TASK REQUIREMENTS
Each record below should be reproduced as it is written, with pictures left out entirely.
* * * *
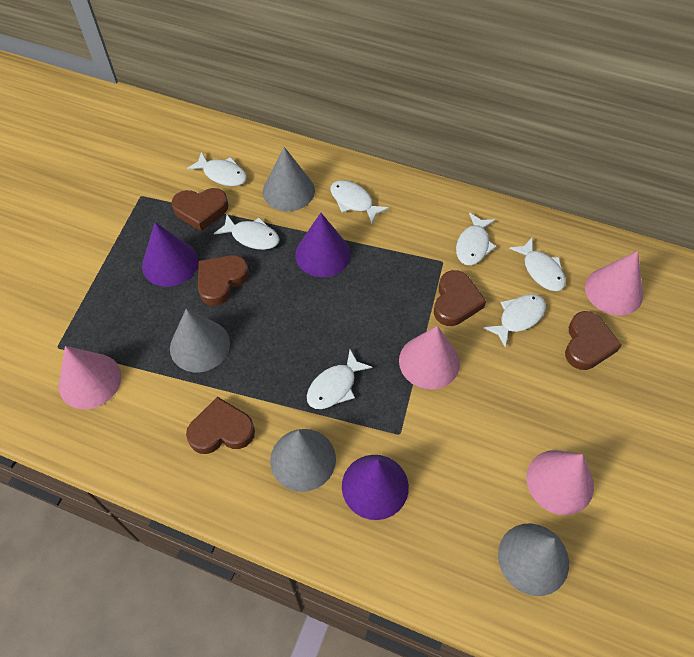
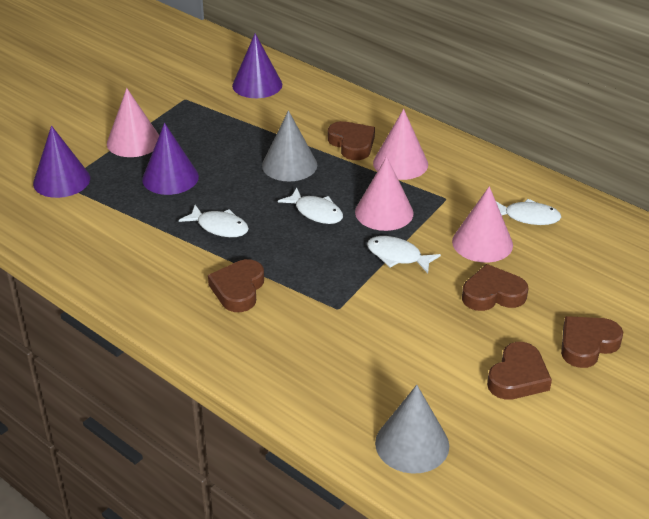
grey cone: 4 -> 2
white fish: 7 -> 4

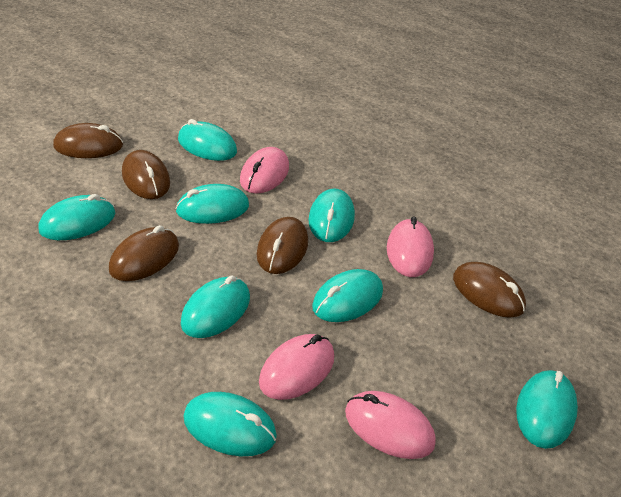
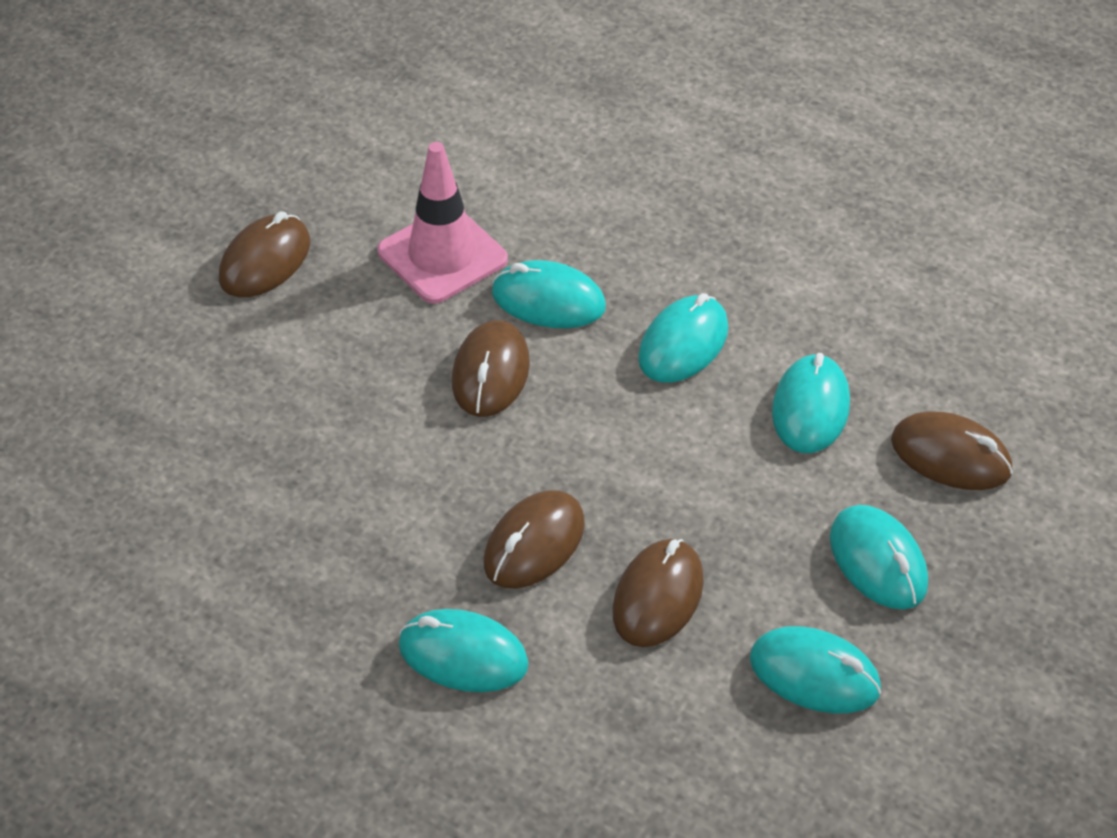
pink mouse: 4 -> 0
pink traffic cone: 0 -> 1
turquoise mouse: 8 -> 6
* * * *
RESPONSE FOR THIS EXERCISE
grey cone: 4 -> 2
white fish: 7 -> 4

pink mouse: 4 -> 0
pink traffic cone: 0 -> 1
turquoise mouse: 8 -> 6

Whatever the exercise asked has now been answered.